Available records:
====

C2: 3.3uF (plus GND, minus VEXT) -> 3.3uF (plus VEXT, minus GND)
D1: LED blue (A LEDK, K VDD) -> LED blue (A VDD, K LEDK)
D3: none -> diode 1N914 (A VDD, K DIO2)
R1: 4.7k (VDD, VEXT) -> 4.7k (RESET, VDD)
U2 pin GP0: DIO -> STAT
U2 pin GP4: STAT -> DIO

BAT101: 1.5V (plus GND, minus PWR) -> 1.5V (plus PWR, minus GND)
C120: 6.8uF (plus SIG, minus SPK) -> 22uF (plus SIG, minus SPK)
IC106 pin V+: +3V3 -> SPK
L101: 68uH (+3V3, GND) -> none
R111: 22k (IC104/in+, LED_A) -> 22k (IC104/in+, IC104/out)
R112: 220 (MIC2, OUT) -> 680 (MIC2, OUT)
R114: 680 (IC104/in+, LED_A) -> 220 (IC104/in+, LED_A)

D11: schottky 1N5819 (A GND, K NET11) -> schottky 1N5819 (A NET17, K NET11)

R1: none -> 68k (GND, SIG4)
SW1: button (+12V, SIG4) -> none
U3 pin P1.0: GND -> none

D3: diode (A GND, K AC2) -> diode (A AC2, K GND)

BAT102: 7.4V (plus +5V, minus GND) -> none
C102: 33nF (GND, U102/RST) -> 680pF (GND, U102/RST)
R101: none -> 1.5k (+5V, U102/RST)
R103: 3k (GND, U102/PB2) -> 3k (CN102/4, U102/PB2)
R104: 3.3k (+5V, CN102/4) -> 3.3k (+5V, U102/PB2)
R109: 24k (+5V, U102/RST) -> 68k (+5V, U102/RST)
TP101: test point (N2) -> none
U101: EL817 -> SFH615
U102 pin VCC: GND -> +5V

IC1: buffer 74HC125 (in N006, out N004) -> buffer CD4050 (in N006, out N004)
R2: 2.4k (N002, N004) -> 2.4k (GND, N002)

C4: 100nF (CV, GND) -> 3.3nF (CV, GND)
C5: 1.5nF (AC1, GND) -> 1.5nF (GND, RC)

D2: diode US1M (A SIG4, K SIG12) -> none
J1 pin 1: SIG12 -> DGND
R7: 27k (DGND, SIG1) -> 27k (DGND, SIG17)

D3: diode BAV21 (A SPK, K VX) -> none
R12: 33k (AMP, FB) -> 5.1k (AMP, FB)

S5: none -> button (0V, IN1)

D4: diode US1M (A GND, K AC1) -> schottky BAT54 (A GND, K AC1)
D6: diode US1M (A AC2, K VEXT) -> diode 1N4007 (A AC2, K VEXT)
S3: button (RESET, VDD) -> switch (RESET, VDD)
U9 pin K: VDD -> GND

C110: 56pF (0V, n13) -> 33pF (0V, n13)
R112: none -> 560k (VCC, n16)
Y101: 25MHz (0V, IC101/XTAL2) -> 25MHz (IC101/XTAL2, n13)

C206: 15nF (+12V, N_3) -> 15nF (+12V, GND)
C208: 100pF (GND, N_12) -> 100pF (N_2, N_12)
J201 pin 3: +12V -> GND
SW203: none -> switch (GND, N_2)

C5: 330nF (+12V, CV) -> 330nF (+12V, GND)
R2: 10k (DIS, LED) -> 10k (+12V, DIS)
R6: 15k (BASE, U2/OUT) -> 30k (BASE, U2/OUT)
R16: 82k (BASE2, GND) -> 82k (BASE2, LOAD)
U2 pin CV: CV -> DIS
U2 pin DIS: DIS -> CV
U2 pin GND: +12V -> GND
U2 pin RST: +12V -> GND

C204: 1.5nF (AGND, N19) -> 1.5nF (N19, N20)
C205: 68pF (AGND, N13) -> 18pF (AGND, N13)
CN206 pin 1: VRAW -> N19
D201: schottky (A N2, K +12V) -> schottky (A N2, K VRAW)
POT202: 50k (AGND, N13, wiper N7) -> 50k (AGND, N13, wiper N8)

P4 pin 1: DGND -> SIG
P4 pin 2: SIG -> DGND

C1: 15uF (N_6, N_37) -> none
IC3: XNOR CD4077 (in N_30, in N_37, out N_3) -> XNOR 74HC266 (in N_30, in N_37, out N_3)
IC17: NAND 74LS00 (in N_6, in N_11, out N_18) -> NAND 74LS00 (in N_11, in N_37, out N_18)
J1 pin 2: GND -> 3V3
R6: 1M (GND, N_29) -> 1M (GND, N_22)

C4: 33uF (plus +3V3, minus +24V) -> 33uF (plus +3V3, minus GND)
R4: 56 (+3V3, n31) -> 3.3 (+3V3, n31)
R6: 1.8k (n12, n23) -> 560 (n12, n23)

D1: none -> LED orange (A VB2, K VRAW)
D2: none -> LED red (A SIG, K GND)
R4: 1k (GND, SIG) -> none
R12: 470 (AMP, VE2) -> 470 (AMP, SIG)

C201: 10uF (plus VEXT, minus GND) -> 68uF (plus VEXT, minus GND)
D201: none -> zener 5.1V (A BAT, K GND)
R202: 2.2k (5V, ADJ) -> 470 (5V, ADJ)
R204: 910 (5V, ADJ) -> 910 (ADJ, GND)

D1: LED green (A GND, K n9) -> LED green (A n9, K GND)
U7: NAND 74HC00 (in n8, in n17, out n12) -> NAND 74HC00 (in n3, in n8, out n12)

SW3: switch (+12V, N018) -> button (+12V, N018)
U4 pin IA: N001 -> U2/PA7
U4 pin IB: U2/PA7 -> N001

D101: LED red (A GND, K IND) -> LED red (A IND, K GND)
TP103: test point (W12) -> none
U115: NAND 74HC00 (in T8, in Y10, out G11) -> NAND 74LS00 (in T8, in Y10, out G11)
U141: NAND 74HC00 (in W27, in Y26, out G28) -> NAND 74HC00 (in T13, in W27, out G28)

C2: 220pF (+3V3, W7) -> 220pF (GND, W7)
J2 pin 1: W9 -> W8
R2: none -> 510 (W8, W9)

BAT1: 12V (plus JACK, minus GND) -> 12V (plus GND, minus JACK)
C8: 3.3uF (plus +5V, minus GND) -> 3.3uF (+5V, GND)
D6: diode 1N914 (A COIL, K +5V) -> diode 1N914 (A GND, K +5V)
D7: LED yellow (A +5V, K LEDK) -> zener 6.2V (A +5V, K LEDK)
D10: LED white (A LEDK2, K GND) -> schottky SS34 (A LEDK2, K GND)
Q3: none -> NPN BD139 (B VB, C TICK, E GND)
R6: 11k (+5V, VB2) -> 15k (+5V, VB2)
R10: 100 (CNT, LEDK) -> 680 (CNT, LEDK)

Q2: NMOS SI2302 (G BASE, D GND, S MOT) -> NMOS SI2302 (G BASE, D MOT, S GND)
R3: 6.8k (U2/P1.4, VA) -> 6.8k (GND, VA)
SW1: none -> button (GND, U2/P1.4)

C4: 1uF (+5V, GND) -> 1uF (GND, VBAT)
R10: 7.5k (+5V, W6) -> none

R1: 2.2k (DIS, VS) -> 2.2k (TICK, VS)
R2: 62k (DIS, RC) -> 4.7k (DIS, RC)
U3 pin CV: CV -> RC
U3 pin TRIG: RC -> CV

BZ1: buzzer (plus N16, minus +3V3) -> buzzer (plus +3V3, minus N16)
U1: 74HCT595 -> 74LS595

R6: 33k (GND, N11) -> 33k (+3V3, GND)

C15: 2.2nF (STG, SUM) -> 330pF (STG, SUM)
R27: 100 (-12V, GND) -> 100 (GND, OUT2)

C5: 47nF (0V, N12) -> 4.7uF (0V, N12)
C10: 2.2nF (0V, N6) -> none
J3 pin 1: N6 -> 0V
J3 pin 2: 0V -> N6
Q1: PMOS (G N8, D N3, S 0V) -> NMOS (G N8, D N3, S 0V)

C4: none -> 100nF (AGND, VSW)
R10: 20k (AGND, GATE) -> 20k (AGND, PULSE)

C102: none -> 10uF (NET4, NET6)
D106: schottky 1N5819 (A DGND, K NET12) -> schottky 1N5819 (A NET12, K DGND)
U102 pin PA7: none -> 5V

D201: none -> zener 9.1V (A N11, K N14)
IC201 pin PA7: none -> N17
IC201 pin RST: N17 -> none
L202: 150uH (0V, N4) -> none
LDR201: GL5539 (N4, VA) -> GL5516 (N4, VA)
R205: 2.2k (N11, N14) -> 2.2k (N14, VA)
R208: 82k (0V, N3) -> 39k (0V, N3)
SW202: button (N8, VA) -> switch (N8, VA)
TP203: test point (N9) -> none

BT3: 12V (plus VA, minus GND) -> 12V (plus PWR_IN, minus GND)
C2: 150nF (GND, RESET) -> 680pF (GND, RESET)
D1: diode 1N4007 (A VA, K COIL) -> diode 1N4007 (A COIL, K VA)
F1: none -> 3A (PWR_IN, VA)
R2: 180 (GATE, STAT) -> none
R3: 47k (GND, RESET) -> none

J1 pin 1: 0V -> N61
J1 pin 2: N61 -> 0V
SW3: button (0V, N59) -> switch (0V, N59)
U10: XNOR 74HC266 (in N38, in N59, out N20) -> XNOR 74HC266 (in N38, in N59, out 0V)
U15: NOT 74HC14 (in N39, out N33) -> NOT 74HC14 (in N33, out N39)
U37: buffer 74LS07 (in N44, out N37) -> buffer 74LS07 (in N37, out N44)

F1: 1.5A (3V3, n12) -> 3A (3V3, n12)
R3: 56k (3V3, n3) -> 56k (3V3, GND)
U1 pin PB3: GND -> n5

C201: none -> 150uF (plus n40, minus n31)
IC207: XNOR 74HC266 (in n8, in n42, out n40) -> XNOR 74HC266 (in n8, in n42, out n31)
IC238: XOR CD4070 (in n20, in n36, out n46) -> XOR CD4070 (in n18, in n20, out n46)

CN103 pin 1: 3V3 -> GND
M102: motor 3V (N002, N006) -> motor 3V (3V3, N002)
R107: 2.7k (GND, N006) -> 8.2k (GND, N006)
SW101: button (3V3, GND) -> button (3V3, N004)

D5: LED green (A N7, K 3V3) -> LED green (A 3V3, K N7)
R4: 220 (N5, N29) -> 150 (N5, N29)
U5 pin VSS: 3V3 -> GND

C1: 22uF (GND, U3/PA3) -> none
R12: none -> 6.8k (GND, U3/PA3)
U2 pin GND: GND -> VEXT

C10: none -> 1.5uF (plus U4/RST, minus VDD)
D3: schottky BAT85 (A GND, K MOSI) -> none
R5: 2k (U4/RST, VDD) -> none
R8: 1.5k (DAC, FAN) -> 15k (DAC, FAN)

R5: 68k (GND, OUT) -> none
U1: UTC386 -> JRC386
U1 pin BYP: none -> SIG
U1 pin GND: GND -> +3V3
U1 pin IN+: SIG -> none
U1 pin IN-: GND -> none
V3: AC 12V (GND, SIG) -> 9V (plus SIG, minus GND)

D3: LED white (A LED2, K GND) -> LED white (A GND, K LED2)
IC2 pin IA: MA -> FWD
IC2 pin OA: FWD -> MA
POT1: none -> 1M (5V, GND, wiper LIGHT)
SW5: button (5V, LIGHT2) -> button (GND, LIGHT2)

====

Directions for this task:
From the line containing "R3: 47k (GND, RESET) -> none" to the last line above, repeat every line exactly and nothing else.

The completed task:
R3: 47k (GND, RESET) -> none

J1 pin 1: 0V -> N61
J1 pin 2: N61 -> 0V
SW3: button (0V, N59) -> switch (0V, N59)
U10: XNOR 74HC266 (in N38, in N59, out N20) -> XNOR 74HC266 (in N38, in N59, out 0V)
U15: NOT 74HC14 (in N39, out N33) -> NOT 74HC14 (in N33, out N39)
U37: buffer 74LS07 (in N44, out N37) -> buffer 74LS07 (in N37, out N44)

F1: 1.5A (3V3, n12) -> 3A (3V3, n12)
R3: 56k (3V3, n3) -> 56k (3V3, GND)
U1 pin PB3: GND -> n5

C201: none -> 150uF (plus n40, minus n31)
IC207: XNOR 74HC266 (in n8, in n42, out n40) -> XNOR 74HC266 (in n8, in n42, out n31)
IC238: XOR CD4070 (in n20, in n36, out n46) -> XOR CD4070 (in n18, in n20, out n46)

CN103 pin 1: 3V3 -> GND
M102: motor 3V (N002, N006) -> motor 3V (3V3, N002)
R107: 2.7k (GND, N006) -> 8.2k (GND, N006)
SW101: button (3V3, GND) -> button (3V3, N004)

D5: LED green (A N7, K 3V3) -> LED green (A 3V3, K N7)
R4: 220 (N5, N29) -> 150 (N5, N29)
U5 pin VSS: 3V3 -> GND

C1: 22uF (GND, U3/PA3) -> none
R12: none -> 6.8k (GND, U3/PA3)
U2 pin GND: GND -> VEXT

C10: none -> 1.5uF (plus U4/RST, minus VDD)
D3: schottky BAT85 (A GND, K MOSI) -> none
R5: 2k (U4/RST, VDD) -> none
R8: 1.5k (DAC, FAN) -> 15k (DAC, FAN)

R5: 68k (GND, OUT) -> none
U1: UTC386 -> JRC386
U1 pin BYP: none -> SIG
U1 pin GND: GND -> +3V3
U1 pin IN+: SIG -> none
U1 pin IN-: GND -> none
V3: AC 12V (GND, SIG) -> 9V (plus SIG, minus GND)

D3: LED white (A LED2, K GND) -> LED white (A GND, K LED2)
IC2 pin IA: MA -> FWD
IC2 pin OA: FWD -> MA
POT1: none -> 1M (5V, GND, wiper LIGHT)
SW5: button (5V, LIGHT2) -> button (GND, LIGHT2)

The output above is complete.